▸ Provided data
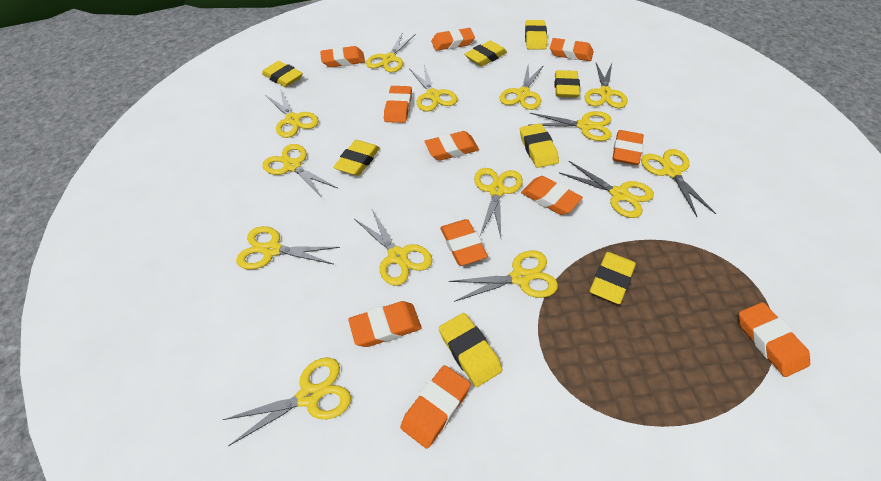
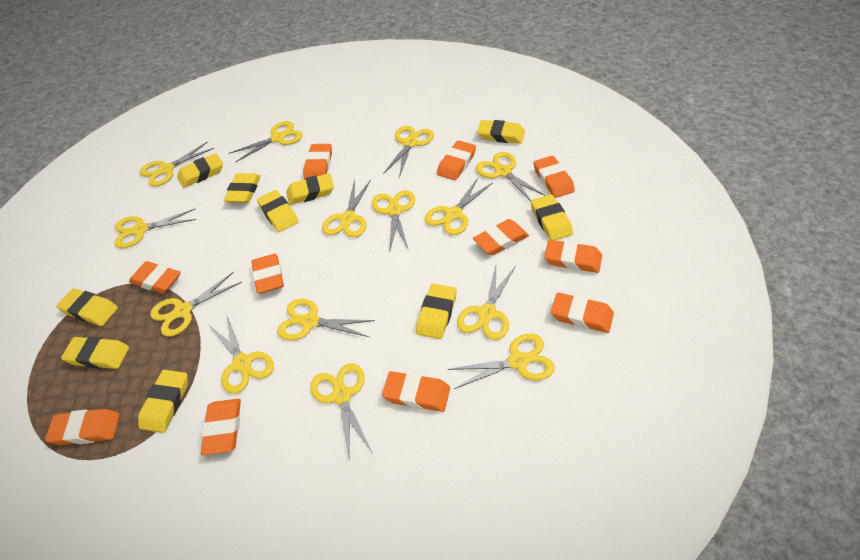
yellow eraser: 8 -> 10

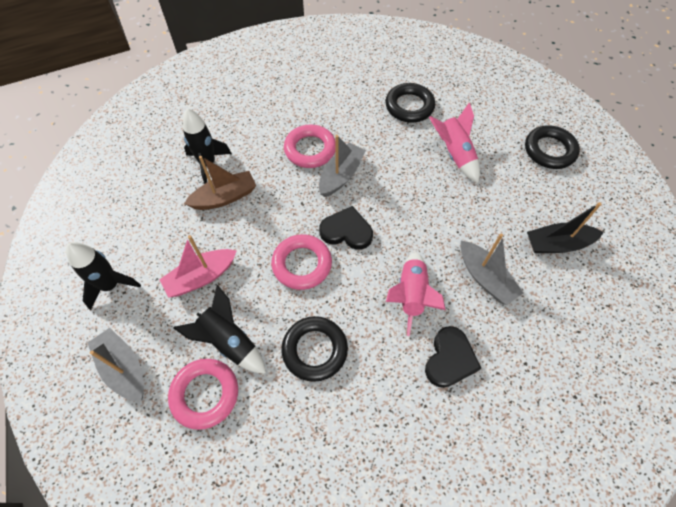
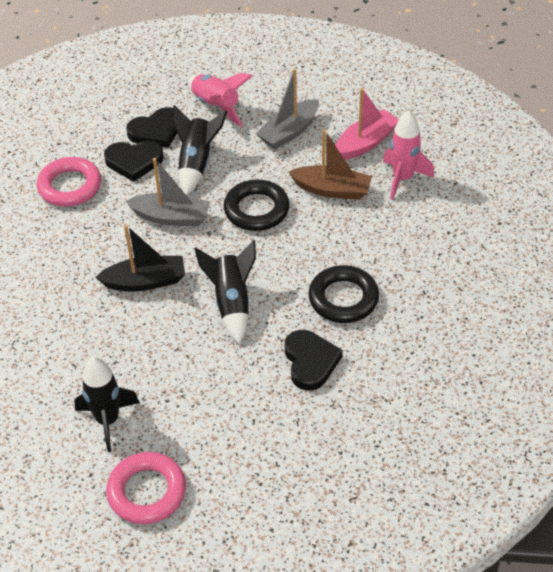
black heart: 2 -> 3
black ring: 3 -> 2
grey boat: 3 -> 2
pink ring: 3 -> 2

▸ About this exercise
An exact copy of every record above is needed, with all pictures left out.

▸ Solution to this task
yellow eraser: 8 -> 10

black heart: 2 -> 3
black ring: 3 -> 2
grey boat: 3 -> 2
pink ring: 3 -> 2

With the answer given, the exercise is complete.